> **EXCERPTED DATA**
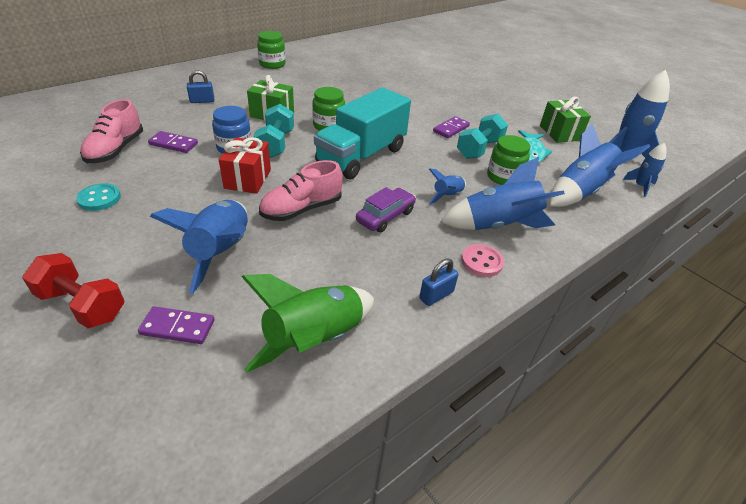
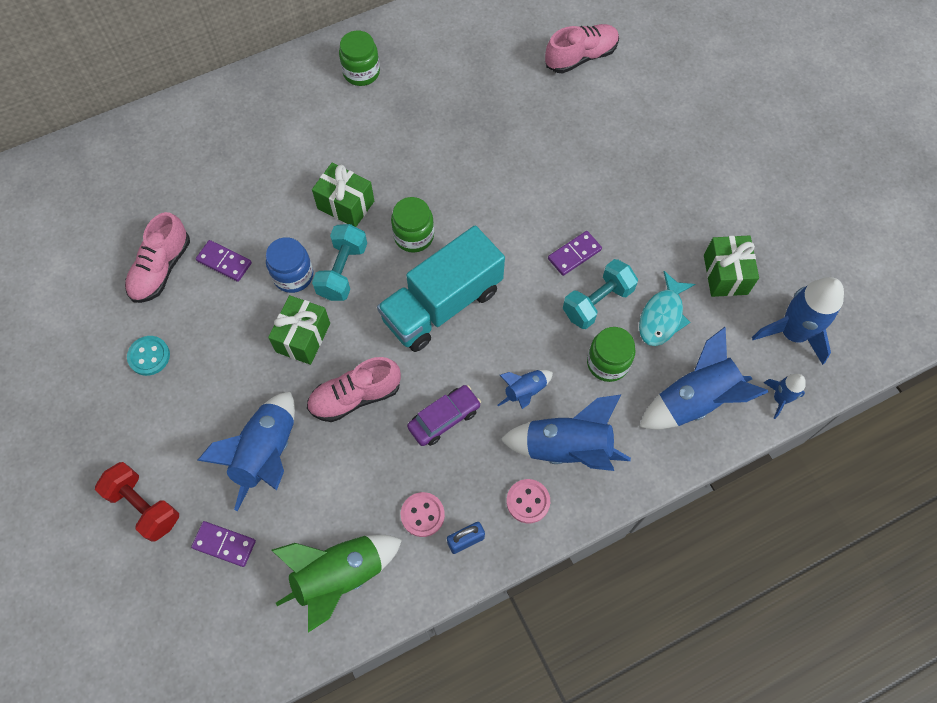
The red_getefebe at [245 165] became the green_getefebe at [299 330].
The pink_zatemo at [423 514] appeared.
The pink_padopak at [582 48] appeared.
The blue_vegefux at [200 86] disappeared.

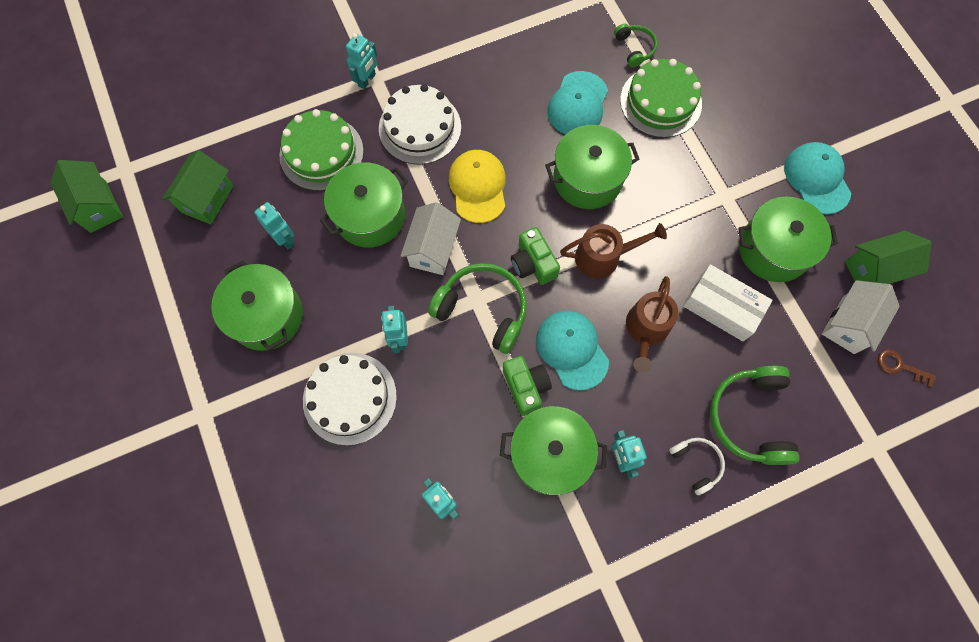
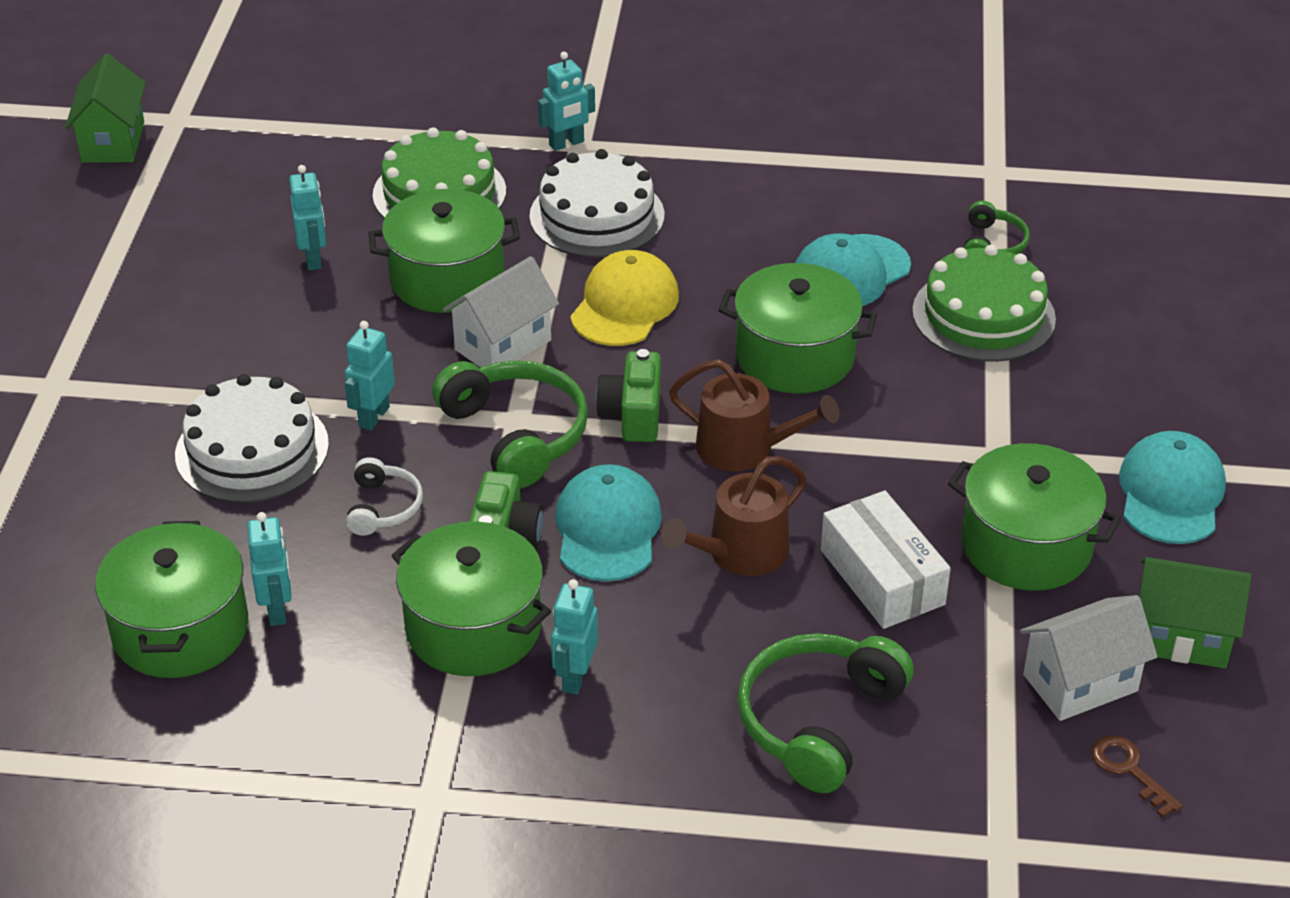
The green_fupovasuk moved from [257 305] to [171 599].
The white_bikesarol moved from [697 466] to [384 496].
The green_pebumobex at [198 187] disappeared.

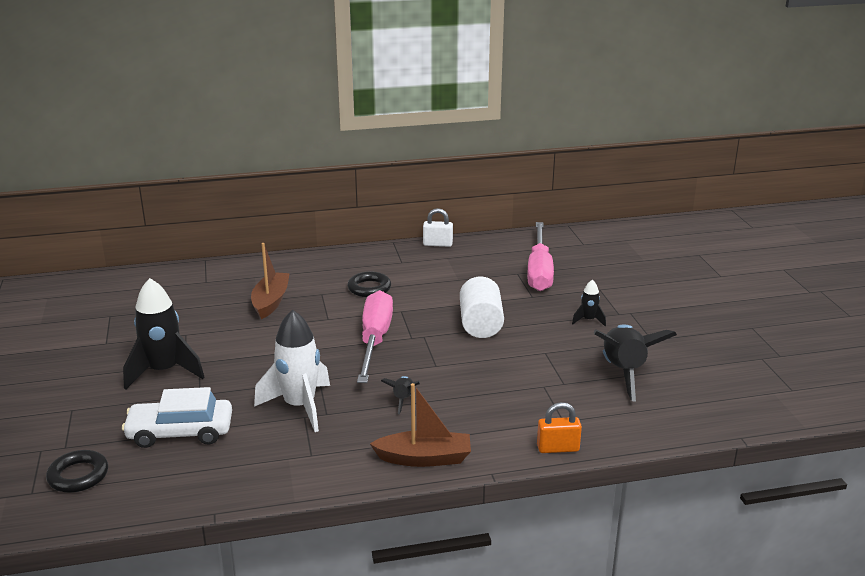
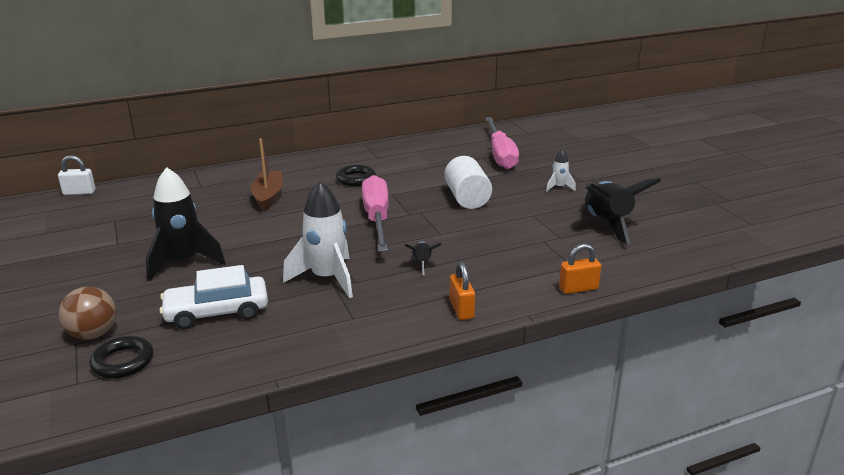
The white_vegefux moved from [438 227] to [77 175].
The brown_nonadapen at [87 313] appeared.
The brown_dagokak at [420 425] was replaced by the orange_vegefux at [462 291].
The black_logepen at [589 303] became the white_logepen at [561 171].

> **TASK DESCRIPTION**
The records above should be repeated exactly, with no pictures in the copy.

> **RESULT BELOW**
The red_getefebe at [245 165] became the green_getefebe at [299 330].
The pink_zatemo at [423 514] appeared.
The pink_padopak at [582 48] appeared.
The blue_vegefux at [200 86] disappeared.

The green_fupovasuk moved from [257 305] to [171 599].
The white_bikesarol moved from [697 466] to [384 496].
The green_pebumobex at [198 187] disappeared.

The white_vegefux moved from [438 227] to [77 175].
The brown_nonadapen at [87 313] appeared.
The brown_dagokak at [420 425] was replaced by the orange_vegefux at [462 291].
The black_logepen at [589 303] became the white_logepen at [561 171].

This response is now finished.